-------- Data section

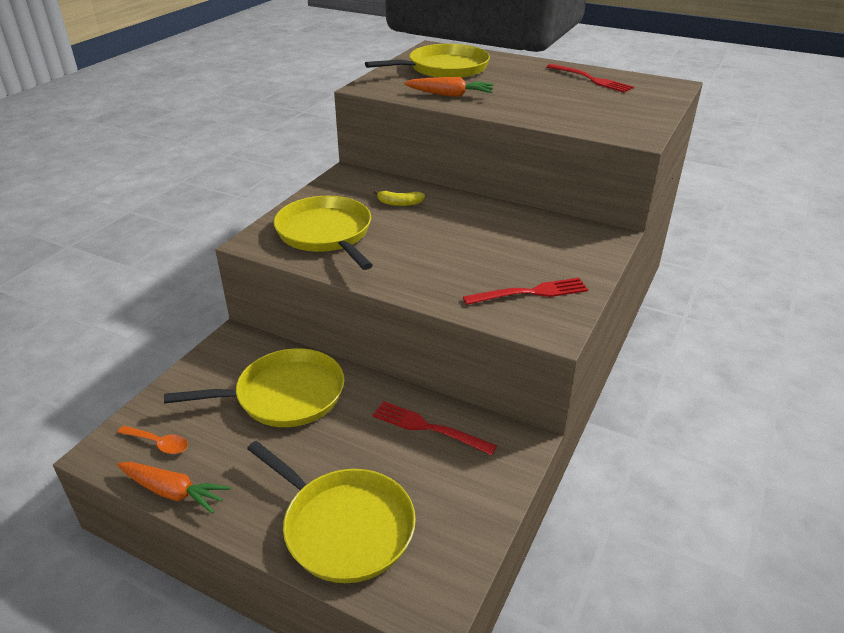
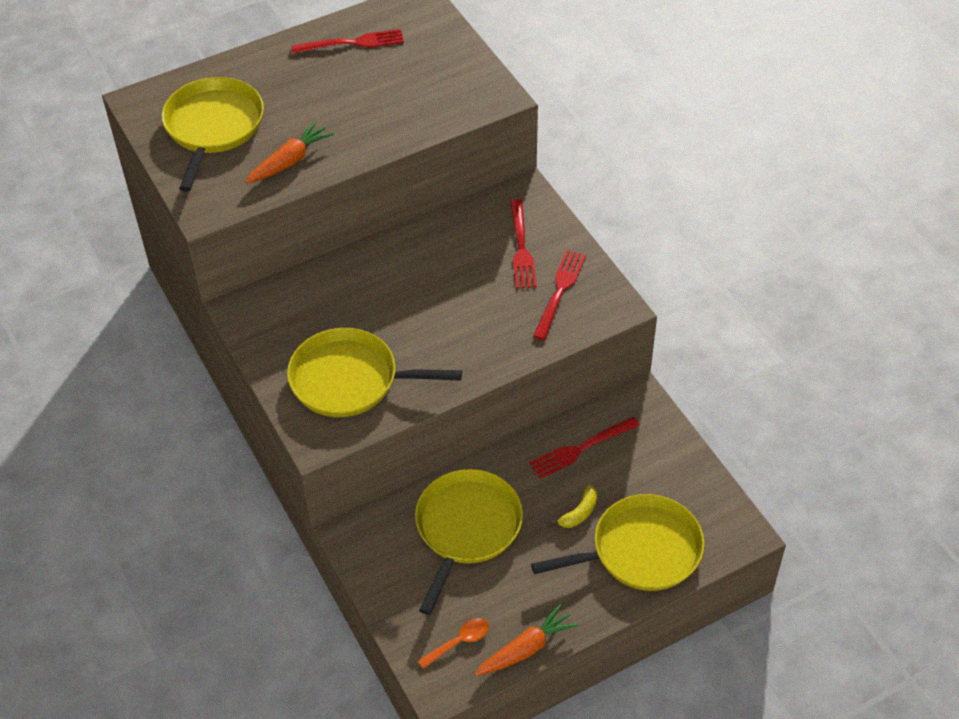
camera: 55 degrees left, 15 degrees up
(399, 203) = (342, 299): yellow banana -> yellow banana (579, 512)
(550, 256) = (521, 248): none -> red fork

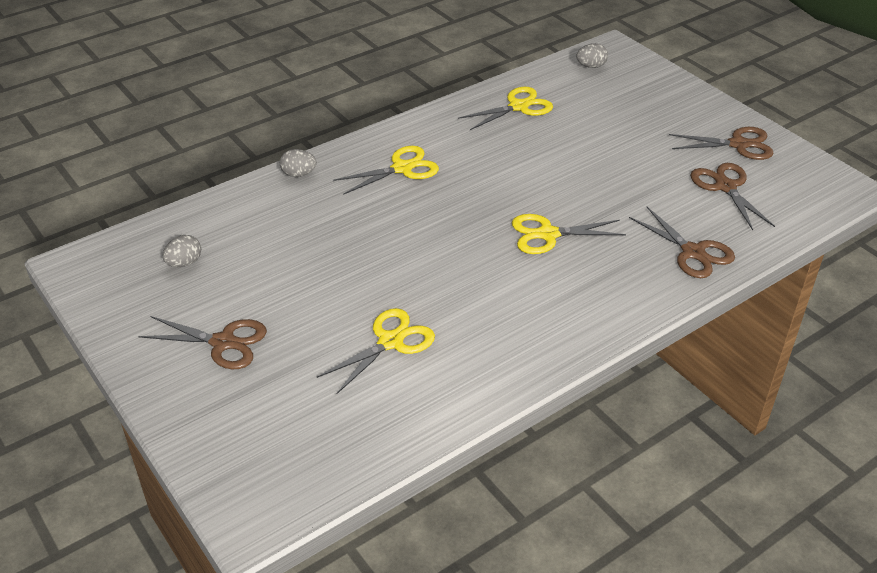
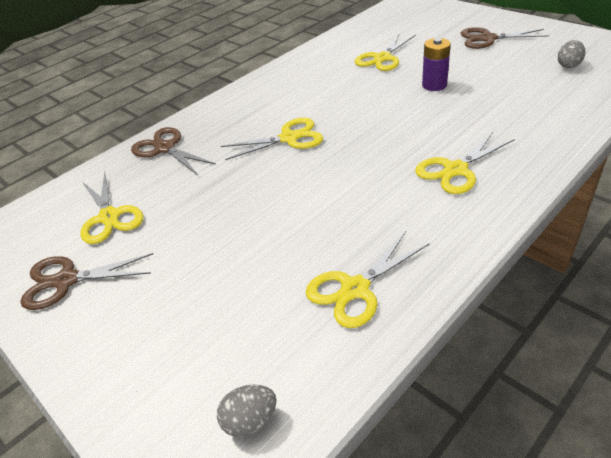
camera: 175 degrees right, 0 degrees up
(299, 174) = (556, 143): grey egg -> none
(355, 271) = (434, 85): none -> purple battery
(725, 187) = (109, 217): brown scissors -> yellow scissors

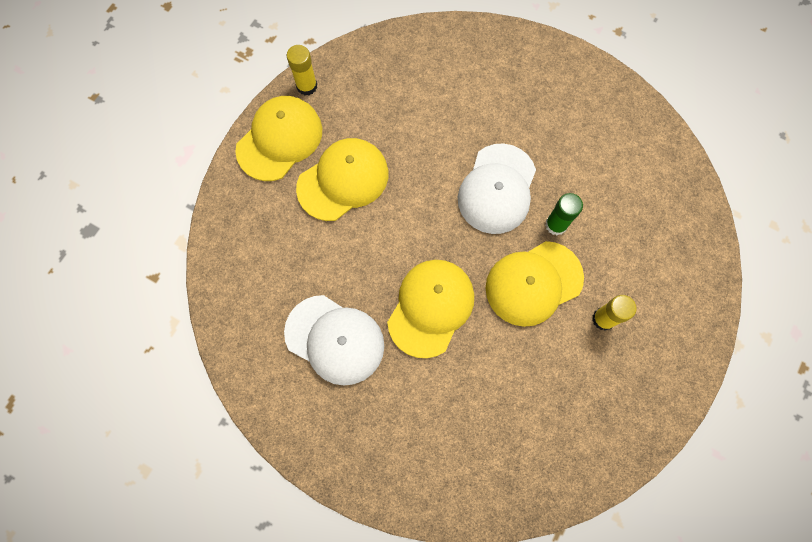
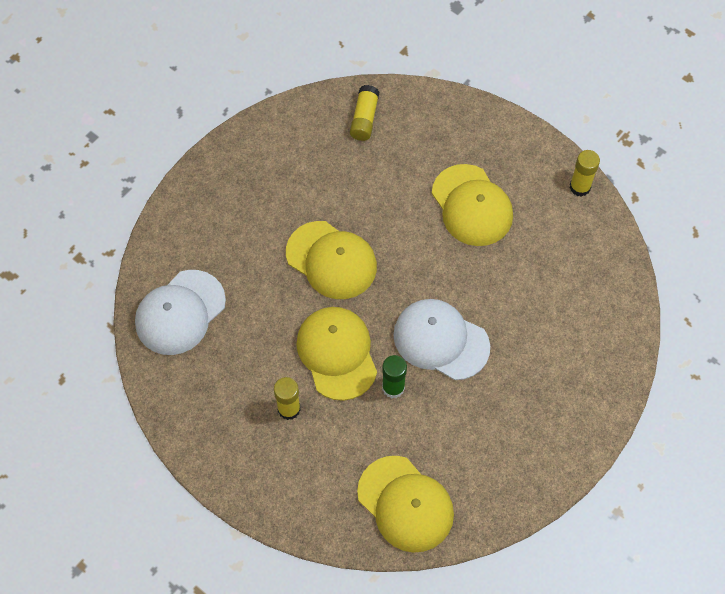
camera: 100 degrees right, 10 degrees down
(250, 304) = (364, 118): none -> yellow glue stick
(279, 139) = (523, 157): yellow cap -> yellow cap (405, 504)
(335, 339) = (319, 179): white cap -> white cap (180, 312)

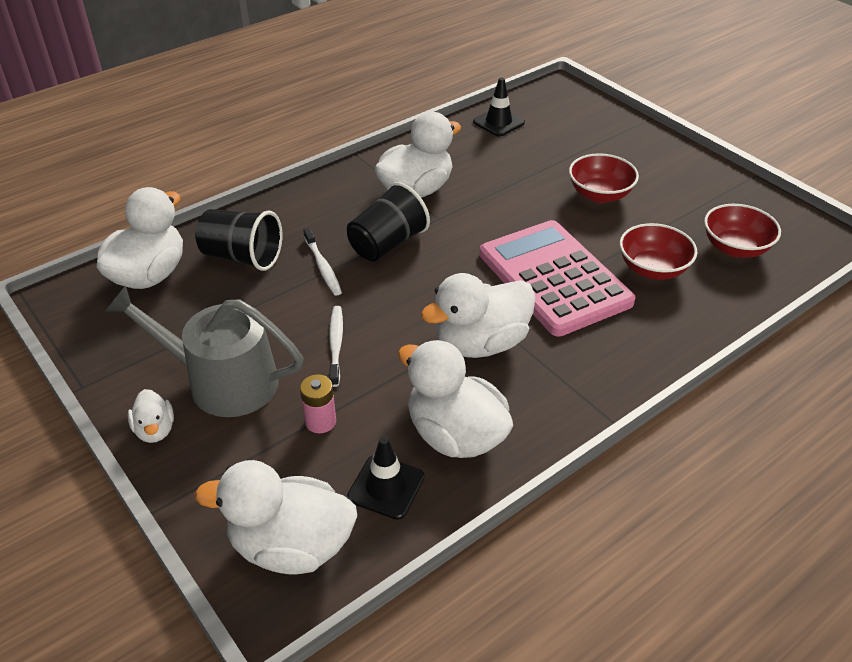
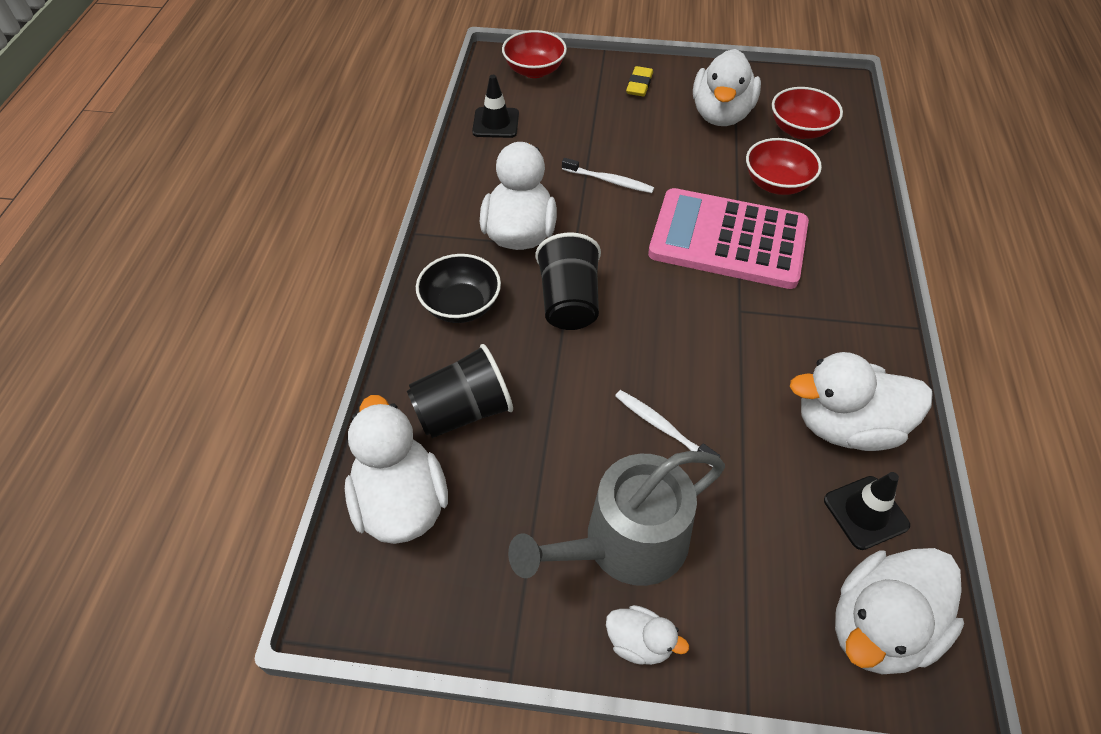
camera: 45 degrees left, 10 degrees up
(320, 421) = (748, 504): pink battery -> none
(322, 206) = (461, 305): none -> black bowl
(322, 266) = (547, 364): white toothbrush -> white toothbrush (609, 181)
(481, 343) = (757, 335): white duck -> white duck (721, 115)
(600, 194) = (660, 143): red bowl -> red bowl (534, 70)
(643, 152) = (639, 85): none -> yellow eraser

----------------

Exercise brief: All lines above in which the word "none" occurs should be identified and copied.

Answer for the task:
(550, 256) = (521, 248): none -> red fork
(299, 174) = (556, 143): grey egg -> none
(355, 271) = (434, 85): none -> purple battery
(250, 304) = (364, 118): none -> yellow glue stick
(320, 421) = (748, 504): pink battery -> none
(322, 206) = (461, 305): none -> black bowl
(643, 152) = (639, 85): none -> yellow eraser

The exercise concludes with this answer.